%%

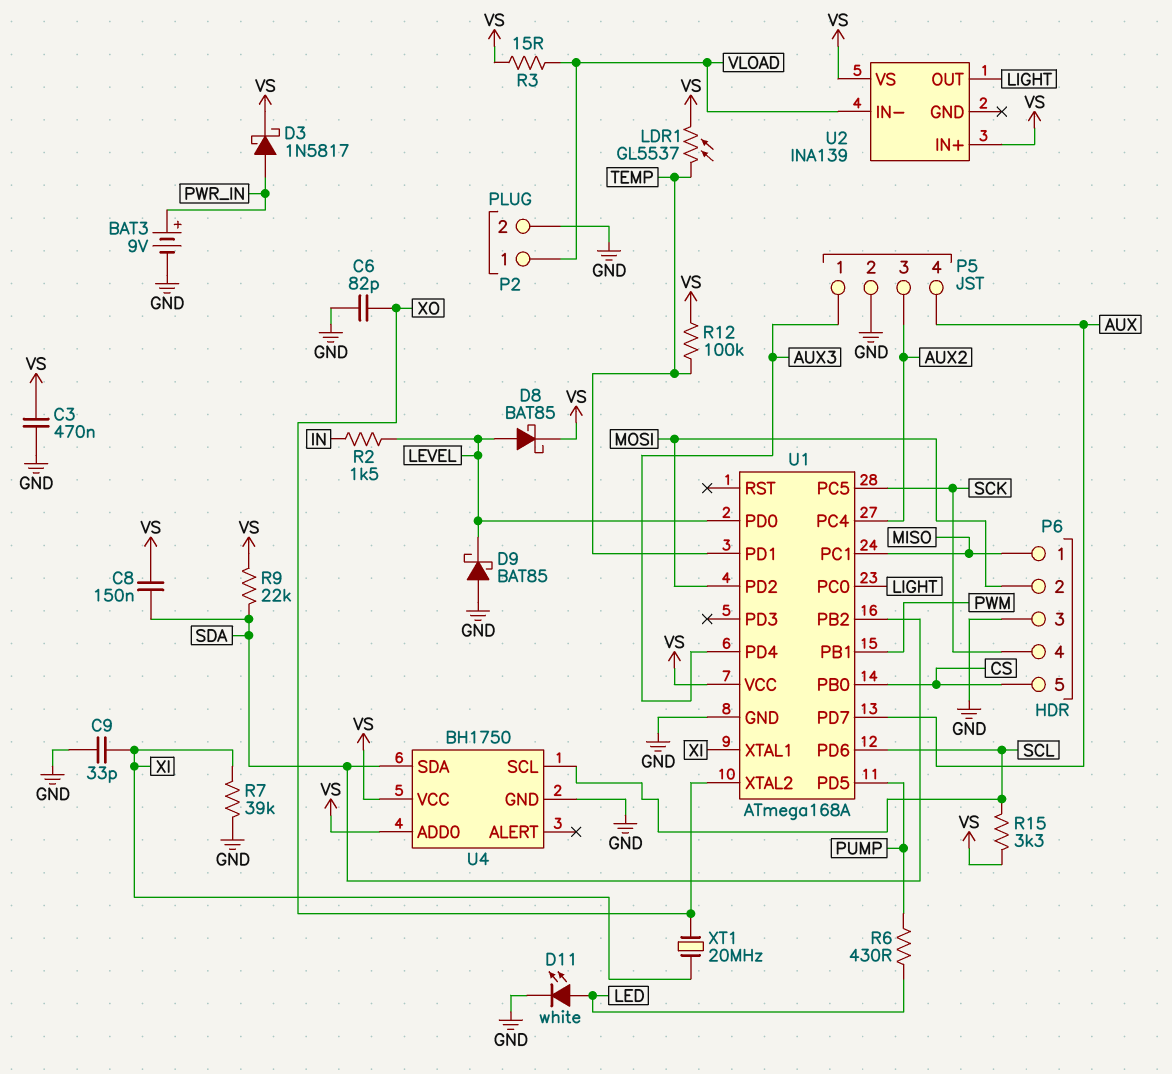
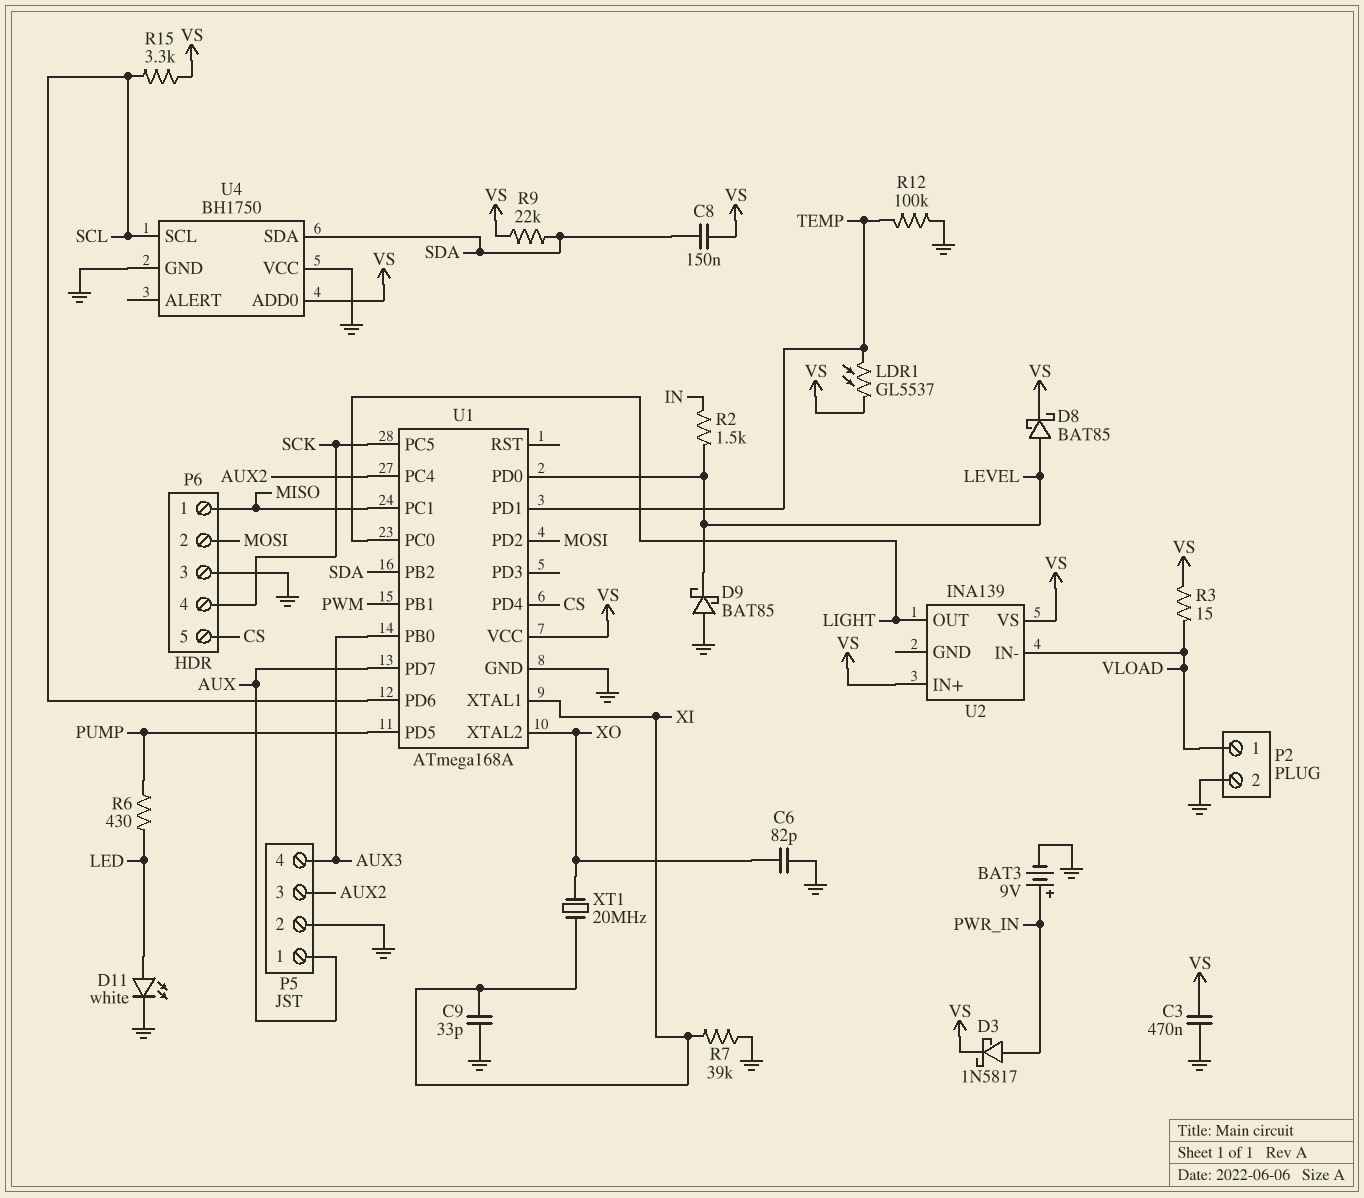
P5 pin 1: AUX3 -> AUX
P5 pin 4: AUX -> AUX3
R12: 100k (TEMP, VS) -> 100k (GND, TEMP)
U1 pin PB0: CS -> AUX3
U1 pin PD4: AUX3 -> CS
U4 pin VCC: VS -> GND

%%

§ **WHAT IS REQUIRED**
Write out, word for word, the lines from the one containing "R12: 100k (TEMP, VS) -> 100k (GND, TEMP)" through the end of the records, with no other lines.

§ **SOLUTION BELOW**
R12: 100k (TEMP, VS) -> 100k (GND, TEMP)
U1 pin PB0: CS -> AUX3
U1 pin PD4: AUX3 -> CS
U4 pin VCC: VS -> GND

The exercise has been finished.